►

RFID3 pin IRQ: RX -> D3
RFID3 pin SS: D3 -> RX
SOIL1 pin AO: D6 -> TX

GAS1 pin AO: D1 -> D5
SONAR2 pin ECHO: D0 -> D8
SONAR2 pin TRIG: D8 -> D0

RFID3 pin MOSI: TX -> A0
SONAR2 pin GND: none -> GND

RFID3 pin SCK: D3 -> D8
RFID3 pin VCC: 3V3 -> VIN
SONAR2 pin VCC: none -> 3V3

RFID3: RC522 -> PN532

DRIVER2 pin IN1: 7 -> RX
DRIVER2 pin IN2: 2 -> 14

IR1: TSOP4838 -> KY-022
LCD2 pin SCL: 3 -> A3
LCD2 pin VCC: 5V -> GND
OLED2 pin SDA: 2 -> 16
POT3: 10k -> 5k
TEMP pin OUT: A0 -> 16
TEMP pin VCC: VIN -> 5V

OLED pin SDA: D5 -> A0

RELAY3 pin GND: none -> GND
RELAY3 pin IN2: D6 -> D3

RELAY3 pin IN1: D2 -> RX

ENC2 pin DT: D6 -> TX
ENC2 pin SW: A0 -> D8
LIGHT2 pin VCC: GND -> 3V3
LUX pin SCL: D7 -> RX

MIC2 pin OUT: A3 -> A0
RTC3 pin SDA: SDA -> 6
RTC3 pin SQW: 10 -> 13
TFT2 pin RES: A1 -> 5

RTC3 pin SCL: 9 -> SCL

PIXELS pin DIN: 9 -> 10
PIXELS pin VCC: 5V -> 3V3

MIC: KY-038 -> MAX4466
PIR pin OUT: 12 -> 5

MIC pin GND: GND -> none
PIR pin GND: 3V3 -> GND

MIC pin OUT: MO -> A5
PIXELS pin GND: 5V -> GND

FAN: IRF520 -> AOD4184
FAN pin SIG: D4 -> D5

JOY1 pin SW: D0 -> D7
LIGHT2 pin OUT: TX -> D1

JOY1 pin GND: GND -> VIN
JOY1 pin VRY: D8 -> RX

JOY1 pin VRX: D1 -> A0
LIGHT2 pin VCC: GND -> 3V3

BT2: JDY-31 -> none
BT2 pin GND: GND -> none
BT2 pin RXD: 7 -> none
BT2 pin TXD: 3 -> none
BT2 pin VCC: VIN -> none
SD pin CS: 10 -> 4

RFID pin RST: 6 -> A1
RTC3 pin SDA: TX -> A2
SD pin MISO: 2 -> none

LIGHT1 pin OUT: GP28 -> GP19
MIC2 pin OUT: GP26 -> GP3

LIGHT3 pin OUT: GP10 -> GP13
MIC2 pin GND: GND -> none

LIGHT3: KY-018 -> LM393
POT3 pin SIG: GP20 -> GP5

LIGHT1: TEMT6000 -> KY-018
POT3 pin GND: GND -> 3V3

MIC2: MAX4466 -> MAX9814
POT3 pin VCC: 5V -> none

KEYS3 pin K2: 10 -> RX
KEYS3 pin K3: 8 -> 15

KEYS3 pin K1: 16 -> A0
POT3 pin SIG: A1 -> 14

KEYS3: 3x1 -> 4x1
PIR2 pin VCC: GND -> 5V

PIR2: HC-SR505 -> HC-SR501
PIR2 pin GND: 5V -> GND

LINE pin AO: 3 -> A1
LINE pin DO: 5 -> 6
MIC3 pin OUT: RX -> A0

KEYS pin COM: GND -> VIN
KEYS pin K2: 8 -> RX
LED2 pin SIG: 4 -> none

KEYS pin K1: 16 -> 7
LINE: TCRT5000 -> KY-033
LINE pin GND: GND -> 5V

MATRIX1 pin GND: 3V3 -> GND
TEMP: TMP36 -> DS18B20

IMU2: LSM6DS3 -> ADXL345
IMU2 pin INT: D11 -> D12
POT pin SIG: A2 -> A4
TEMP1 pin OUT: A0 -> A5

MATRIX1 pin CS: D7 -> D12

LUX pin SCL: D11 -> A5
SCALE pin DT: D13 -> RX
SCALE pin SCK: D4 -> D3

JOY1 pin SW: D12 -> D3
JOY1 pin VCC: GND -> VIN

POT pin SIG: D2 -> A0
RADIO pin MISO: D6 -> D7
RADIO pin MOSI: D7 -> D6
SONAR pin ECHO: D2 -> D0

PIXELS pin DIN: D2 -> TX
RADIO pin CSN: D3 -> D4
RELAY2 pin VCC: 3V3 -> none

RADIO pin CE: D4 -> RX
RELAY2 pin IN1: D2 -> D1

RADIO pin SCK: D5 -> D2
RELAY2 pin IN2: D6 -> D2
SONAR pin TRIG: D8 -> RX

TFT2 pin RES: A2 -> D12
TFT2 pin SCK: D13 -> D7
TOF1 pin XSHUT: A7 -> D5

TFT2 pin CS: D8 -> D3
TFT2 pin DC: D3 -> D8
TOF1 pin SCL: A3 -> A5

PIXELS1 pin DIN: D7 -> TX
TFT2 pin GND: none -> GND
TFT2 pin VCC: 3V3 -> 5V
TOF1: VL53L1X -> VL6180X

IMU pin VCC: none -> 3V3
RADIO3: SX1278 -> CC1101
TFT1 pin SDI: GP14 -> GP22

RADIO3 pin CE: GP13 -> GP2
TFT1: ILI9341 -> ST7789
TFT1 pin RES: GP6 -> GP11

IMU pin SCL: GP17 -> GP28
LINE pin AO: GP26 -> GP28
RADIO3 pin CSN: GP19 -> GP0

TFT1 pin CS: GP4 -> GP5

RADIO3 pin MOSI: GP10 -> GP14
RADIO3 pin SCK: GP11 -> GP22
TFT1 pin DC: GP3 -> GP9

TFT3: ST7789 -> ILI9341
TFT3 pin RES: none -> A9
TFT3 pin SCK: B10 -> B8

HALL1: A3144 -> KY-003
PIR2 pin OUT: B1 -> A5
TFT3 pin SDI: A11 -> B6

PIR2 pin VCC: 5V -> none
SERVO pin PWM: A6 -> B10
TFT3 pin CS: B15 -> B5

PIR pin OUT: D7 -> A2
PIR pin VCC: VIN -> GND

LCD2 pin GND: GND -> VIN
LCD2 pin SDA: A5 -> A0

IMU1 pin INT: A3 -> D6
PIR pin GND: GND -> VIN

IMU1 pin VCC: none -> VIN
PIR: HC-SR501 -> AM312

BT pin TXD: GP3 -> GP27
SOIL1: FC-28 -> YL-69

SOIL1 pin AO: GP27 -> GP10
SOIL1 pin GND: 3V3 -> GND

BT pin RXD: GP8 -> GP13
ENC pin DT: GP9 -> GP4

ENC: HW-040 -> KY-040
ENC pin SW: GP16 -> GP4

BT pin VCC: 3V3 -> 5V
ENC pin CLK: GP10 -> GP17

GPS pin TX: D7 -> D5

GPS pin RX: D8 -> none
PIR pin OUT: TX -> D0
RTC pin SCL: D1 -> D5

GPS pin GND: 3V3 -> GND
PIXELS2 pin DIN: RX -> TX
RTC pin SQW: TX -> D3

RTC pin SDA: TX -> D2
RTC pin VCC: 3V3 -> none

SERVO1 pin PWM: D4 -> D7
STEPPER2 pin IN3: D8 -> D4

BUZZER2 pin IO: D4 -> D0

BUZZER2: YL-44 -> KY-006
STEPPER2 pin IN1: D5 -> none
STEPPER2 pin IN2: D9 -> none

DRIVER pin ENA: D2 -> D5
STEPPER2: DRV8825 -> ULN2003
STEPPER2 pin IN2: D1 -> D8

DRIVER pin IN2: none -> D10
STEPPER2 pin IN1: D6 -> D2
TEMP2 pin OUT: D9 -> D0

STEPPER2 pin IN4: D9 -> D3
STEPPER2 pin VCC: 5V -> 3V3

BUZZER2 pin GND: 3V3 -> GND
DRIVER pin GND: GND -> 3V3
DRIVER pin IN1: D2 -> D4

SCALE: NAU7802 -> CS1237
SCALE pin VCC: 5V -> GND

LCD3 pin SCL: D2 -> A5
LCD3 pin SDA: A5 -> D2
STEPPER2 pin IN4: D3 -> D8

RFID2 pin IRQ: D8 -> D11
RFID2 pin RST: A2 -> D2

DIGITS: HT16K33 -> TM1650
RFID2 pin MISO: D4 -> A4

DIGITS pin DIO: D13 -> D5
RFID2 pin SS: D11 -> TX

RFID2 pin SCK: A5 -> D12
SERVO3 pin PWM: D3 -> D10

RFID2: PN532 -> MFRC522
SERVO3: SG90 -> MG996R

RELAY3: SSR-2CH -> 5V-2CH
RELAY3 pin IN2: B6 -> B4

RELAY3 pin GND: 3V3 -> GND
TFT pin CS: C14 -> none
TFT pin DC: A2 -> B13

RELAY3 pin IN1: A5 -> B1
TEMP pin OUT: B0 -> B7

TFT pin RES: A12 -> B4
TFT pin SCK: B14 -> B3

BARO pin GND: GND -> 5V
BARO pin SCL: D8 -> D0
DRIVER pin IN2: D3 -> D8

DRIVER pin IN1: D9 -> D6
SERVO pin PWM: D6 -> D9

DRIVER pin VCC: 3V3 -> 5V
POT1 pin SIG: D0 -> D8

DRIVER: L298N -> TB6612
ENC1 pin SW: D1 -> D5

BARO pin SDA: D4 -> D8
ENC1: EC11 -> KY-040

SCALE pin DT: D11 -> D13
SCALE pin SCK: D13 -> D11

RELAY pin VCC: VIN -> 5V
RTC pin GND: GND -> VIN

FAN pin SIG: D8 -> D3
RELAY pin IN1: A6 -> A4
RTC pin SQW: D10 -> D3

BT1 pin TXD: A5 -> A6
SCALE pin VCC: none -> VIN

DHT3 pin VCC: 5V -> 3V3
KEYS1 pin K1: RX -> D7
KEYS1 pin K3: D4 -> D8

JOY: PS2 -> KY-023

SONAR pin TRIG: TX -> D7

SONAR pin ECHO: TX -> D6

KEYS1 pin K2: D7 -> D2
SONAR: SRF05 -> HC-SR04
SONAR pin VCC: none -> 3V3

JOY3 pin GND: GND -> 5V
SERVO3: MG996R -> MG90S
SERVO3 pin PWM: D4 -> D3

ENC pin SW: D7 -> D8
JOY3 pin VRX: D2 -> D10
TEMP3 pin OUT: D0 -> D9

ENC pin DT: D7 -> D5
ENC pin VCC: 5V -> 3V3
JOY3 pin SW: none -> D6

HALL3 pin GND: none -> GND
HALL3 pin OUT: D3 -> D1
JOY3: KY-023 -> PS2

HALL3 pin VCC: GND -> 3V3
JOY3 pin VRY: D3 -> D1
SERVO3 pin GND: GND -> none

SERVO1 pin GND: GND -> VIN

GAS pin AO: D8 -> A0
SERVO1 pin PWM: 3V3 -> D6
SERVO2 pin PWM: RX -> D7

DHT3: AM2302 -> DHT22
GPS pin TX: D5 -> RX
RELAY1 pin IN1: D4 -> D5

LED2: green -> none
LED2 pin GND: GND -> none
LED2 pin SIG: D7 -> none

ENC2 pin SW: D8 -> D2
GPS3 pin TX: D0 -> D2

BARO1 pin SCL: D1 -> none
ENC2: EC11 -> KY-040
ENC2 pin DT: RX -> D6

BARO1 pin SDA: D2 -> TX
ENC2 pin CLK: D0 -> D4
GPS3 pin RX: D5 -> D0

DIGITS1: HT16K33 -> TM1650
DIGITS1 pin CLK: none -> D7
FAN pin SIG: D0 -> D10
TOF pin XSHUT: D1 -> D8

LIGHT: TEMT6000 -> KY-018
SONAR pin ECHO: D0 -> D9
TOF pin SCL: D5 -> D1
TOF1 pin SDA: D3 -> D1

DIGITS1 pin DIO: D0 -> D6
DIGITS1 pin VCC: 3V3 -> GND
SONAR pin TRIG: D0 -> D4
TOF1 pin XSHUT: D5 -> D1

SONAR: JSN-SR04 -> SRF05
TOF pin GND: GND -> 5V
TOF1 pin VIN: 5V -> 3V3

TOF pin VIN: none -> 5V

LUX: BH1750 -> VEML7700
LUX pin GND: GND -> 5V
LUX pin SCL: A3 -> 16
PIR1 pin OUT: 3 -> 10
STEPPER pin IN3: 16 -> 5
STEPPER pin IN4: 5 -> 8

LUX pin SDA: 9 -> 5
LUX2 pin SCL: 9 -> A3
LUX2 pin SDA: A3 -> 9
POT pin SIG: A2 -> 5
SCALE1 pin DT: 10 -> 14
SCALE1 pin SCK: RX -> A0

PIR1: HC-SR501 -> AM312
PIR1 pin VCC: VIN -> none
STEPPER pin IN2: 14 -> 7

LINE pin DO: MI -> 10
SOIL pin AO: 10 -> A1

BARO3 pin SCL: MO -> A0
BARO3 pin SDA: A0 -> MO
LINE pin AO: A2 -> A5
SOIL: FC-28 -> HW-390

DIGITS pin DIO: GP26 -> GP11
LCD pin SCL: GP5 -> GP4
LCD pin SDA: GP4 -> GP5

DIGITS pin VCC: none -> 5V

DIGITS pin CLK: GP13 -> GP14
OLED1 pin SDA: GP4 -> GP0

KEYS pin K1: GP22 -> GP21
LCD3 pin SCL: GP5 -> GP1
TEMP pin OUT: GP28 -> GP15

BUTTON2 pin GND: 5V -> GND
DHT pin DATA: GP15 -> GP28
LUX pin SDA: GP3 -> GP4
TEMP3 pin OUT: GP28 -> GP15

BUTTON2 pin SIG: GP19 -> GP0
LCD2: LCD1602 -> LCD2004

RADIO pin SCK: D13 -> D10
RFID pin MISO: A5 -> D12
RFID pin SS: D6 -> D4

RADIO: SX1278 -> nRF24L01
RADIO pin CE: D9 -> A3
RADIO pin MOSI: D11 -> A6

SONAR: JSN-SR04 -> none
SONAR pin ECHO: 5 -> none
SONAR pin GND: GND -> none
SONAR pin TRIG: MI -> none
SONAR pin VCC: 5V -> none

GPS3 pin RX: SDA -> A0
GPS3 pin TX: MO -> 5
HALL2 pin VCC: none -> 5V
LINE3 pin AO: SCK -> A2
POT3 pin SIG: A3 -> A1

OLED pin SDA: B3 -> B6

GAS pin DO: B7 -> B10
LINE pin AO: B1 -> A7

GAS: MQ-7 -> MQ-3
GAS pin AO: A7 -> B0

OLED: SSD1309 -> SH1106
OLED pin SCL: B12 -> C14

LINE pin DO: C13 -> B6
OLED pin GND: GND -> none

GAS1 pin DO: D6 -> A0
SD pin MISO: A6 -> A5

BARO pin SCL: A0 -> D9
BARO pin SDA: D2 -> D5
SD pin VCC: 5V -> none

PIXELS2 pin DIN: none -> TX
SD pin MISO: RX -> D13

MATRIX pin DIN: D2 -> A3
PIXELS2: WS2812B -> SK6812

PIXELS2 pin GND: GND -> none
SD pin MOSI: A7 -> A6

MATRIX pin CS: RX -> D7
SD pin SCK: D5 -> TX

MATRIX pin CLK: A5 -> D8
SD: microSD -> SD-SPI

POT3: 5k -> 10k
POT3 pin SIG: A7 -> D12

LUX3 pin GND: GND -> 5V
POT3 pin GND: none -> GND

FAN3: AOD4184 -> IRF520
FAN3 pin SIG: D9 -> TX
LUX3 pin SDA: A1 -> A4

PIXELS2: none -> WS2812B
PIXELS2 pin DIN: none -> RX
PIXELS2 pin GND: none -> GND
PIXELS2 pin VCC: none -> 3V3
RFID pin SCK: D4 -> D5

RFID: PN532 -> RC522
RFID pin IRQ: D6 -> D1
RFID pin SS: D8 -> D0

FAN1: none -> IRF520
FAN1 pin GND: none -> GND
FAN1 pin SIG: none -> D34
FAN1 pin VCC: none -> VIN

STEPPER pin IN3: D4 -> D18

◄

Work order - From the data above, output exactly the lines between the one containing "TFT2 pin DC: D3 -> D8" and the one containing "PIR pin VCC: VIN -> GND", counting both of them.

Result for this task -
TFT2 pin DC: D3 -> D8
TOF1 pin SCL: A3 -> A5

PIXELS1 pin DIN: D7 -> TX
TFT2 pin GND: none -> GND
TFT2 pin VCC: 3V3 -> 5V
TOF1: VL53L1X -> VL6180X

IMU pin VCC: none -> 3V3
RADIO3: SX1278 -> CC1101
TFT1 pin SDI: GP14 -> GP22

RADIO3 pin CE: GP13 -> GP2
TFT1: ILI9341 -> ST7789
TFT1 pin RES: GP6 -> GP11

IMU pin SCL: GP17 -> GP28
LINE pin AO: GP26 -> GP28
RADIO3 pin CSN: GP19 -> GP0

TFT1 pin CS: GP4 -> GP5

RADIO3 pin MOSI: GP10 -> GP14
RADIO3 pin SCK: GP11 -> GP22
TFT1 pin DC: GP3 -> GP9

TFT3: ST7789 -> ILI9341
TFT3 pin RES: none -> A9
TFT3 pin SCK: B10 -> B8

HALL1: A3144 -> KY-003
PIR2 pin OUT: B1 -> A5
TFT3 pin SDI: A11 -> B6

PIR2 pin VCC: 5V -> none
SERVO pin PWM: A6 -> B10
TFT3 pin CS: B15 -> B5

PIR pin OUT: D7 -> A2
PIR pin VCC: VIN -> GND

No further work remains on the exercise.